EXERCISE OBJECTIVE -> Your task is to repeat exactly the lines below between the line holding "Stapelspielzeug [blau] 197, 131, 239, 187" and the line holding "Stapelspielzeug [weiß] 277, 299, 323, 356", inclusive, and only those.

══ RECORDS ══

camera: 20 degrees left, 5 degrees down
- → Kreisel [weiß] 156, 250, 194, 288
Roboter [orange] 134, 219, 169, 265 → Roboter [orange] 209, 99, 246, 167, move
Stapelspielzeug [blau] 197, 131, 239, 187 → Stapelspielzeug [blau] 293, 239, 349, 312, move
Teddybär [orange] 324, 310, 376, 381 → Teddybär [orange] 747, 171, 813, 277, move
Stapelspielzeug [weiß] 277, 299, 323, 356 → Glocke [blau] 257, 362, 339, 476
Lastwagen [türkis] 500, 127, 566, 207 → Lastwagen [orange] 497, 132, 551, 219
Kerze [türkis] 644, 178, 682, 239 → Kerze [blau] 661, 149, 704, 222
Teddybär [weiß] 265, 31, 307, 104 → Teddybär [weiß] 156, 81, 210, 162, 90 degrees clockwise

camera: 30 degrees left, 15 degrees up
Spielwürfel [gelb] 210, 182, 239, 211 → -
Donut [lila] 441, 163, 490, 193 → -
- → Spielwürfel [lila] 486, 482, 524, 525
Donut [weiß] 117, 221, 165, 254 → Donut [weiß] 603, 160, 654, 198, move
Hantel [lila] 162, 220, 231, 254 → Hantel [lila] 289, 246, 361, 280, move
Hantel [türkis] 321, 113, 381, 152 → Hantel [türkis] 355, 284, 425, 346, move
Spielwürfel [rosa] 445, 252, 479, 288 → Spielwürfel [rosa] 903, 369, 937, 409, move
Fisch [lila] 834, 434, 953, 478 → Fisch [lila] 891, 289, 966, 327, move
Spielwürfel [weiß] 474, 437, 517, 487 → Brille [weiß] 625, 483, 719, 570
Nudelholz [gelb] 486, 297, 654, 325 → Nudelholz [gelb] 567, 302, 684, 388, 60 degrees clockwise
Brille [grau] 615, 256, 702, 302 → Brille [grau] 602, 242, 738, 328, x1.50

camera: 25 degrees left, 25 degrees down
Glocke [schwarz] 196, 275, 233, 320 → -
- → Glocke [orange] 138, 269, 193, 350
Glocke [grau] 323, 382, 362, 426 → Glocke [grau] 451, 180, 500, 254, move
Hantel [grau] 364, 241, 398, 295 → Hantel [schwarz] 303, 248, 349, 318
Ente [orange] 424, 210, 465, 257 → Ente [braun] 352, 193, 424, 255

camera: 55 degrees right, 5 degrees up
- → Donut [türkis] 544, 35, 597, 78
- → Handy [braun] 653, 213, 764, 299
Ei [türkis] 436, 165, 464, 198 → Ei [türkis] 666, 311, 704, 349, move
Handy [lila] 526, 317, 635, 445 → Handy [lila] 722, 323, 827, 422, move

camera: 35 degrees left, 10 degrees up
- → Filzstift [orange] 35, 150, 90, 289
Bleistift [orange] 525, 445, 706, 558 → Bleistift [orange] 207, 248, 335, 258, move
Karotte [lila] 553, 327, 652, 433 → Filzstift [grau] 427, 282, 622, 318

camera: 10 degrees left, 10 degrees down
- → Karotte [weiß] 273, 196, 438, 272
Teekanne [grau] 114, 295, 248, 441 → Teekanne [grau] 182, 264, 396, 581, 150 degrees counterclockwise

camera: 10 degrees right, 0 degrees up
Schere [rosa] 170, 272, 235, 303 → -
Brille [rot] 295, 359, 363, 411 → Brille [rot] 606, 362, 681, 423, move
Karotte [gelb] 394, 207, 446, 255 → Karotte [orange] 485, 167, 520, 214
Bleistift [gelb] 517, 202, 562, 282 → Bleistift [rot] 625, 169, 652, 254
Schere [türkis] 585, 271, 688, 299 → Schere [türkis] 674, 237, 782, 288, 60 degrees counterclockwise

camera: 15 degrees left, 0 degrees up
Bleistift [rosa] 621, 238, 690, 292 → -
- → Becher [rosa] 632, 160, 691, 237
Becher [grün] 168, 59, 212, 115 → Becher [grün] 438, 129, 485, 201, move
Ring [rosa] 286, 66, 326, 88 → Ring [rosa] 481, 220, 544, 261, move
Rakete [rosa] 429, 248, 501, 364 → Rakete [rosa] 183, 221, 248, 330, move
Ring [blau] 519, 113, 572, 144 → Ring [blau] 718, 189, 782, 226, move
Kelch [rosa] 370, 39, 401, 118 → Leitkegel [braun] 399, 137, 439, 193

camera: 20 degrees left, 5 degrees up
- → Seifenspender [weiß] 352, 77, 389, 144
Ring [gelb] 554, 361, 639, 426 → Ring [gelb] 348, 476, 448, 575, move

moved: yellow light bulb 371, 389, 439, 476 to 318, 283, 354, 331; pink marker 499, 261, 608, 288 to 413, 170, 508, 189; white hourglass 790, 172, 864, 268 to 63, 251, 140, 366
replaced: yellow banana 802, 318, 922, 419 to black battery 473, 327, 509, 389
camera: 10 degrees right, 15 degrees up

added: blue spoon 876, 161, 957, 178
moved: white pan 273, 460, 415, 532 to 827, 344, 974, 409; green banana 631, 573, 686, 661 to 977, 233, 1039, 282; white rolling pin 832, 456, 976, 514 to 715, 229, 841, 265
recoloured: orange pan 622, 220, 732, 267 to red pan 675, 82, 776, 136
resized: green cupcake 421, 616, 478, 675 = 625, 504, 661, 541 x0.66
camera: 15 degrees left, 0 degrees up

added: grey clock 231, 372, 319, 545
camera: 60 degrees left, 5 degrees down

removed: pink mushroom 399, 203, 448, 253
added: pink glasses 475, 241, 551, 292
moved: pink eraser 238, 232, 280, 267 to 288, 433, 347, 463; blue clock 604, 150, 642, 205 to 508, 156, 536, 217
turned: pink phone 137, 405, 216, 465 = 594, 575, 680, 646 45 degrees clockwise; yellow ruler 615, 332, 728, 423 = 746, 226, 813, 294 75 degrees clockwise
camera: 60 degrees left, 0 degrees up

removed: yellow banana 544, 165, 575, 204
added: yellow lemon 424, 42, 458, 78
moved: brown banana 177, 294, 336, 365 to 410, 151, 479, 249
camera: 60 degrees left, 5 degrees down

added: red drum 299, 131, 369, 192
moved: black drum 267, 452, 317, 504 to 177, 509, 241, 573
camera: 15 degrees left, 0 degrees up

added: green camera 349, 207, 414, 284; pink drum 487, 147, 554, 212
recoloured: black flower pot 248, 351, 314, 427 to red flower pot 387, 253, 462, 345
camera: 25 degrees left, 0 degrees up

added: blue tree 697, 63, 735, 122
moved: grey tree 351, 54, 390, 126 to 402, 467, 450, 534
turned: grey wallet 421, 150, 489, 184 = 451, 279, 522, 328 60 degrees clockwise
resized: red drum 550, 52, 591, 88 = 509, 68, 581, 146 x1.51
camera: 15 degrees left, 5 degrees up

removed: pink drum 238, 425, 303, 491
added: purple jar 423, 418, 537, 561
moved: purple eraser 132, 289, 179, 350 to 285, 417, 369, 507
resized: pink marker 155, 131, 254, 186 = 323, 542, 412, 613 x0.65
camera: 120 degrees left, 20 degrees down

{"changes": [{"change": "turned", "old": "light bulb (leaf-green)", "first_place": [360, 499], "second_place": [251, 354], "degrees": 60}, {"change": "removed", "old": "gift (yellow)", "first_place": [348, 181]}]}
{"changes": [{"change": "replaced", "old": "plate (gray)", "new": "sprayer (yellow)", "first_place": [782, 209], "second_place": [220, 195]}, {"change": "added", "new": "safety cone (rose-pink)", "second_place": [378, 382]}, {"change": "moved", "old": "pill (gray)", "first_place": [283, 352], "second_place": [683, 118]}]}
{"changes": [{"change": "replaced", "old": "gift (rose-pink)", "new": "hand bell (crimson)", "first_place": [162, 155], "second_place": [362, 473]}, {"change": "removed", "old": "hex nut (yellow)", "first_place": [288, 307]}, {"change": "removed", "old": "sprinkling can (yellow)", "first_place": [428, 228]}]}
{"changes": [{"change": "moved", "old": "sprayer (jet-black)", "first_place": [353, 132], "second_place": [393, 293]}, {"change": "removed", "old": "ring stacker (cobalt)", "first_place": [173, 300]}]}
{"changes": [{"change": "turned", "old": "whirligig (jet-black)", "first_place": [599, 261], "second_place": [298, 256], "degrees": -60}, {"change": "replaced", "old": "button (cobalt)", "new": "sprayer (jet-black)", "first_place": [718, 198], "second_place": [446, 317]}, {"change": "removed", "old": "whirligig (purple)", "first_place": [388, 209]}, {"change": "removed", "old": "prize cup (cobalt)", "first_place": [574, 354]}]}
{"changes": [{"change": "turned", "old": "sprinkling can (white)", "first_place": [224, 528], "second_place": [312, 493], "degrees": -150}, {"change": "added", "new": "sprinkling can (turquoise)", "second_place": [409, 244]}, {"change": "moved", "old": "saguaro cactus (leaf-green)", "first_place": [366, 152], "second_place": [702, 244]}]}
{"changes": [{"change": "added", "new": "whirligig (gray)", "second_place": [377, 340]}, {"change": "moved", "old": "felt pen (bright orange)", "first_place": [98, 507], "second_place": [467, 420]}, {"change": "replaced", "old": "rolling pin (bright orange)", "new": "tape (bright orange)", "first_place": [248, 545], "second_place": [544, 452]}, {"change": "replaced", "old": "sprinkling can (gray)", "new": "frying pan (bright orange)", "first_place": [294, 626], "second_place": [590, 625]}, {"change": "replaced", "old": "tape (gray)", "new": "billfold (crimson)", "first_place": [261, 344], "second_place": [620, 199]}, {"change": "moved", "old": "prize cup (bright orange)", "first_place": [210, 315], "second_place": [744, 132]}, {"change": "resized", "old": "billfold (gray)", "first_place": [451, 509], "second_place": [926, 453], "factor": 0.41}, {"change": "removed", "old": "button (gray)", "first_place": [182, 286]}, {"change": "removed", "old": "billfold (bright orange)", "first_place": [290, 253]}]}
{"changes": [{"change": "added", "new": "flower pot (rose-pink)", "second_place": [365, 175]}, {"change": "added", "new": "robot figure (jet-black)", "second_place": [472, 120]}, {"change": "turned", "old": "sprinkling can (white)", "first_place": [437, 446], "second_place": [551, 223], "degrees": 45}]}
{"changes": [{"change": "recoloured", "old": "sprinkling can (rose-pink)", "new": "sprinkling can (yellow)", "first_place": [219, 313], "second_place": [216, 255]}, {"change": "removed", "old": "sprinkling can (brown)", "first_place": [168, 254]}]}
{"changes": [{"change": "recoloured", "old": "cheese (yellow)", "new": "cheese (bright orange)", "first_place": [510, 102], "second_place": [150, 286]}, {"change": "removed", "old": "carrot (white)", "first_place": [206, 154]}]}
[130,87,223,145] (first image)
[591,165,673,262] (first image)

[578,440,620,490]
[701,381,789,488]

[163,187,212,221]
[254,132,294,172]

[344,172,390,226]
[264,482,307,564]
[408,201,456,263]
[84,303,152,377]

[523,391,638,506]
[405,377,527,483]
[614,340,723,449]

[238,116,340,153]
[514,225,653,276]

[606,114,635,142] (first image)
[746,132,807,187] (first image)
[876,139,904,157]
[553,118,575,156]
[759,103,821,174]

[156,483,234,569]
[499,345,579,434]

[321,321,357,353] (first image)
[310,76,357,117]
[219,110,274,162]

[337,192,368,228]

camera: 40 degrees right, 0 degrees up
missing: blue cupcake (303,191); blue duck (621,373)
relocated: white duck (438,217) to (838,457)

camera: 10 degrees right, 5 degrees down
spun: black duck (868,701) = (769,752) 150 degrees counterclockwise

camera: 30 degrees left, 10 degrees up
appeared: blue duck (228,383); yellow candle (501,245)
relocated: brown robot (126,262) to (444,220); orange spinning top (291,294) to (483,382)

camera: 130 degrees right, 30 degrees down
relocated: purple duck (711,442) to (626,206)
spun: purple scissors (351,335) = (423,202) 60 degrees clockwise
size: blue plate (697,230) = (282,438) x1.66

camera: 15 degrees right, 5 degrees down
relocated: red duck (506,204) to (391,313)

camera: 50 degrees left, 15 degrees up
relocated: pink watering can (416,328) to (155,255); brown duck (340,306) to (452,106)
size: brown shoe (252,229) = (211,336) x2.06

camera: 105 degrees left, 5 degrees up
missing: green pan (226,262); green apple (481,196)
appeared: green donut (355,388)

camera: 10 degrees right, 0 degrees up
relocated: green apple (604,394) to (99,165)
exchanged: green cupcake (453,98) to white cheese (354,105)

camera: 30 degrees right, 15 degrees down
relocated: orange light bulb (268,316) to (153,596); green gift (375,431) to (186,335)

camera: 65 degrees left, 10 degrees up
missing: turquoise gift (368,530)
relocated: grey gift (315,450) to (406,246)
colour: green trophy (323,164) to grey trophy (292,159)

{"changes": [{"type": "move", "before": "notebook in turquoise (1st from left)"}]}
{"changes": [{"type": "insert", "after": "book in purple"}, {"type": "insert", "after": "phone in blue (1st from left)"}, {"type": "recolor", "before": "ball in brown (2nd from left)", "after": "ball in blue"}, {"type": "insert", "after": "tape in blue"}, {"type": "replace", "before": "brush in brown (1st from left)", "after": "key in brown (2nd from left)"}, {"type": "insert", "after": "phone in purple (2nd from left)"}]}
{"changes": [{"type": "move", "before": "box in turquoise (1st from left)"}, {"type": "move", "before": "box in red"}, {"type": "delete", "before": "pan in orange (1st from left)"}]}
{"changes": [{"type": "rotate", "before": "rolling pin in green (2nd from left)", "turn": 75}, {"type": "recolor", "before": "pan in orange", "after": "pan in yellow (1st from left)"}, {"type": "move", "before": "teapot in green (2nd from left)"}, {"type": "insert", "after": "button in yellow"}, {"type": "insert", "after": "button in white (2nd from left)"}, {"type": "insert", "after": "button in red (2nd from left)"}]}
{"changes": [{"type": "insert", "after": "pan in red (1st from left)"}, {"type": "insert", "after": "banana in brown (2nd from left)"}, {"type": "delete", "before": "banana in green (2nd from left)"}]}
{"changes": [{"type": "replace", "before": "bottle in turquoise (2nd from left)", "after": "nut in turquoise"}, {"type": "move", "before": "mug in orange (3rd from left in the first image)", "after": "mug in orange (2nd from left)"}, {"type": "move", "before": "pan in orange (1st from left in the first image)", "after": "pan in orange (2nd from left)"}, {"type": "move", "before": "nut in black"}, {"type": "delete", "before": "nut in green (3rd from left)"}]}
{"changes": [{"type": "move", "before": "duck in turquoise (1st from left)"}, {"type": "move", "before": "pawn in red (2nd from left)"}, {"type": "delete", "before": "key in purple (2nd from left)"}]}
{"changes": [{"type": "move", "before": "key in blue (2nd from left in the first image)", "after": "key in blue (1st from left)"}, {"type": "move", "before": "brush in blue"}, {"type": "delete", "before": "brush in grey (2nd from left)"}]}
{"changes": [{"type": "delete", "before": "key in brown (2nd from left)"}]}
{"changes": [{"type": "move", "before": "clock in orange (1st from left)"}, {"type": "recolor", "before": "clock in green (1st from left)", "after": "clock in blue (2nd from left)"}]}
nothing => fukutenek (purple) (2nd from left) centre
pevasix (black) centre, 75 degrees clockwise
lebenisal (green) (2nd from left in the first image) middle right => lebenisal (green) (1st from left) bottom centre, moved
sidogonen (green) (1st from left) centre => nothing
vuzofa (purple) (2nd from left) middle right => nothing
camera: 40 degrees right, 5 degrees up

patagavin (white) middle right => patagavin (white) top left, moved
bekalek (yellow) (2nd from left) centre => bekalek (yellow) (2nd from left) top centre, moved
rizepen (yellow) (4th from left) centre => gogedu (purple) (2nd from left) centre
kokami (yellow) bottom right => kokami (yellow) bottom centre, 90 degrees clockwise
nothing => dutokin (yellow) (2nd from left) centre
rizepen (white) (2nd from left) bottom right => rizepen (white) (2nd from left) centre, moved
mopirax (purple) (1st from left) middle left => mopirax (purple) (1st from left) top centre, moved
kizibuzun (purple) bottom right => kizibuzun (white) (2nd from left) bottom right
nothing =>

═══

RESULT ->
Stapelspielzeug [blau] 197, 131, 239, 187 → Stapelspielzeug [blau] 293, 239, 349, 312, move
Teddybär [orange] 324, 310, 376, 381 → Teddybär [orange] 747, 171, 813, 277, move
Stapelspielzeug [weiß] 277, 299, 323, 356 → Glocke [blau] 257, 362, 339, 476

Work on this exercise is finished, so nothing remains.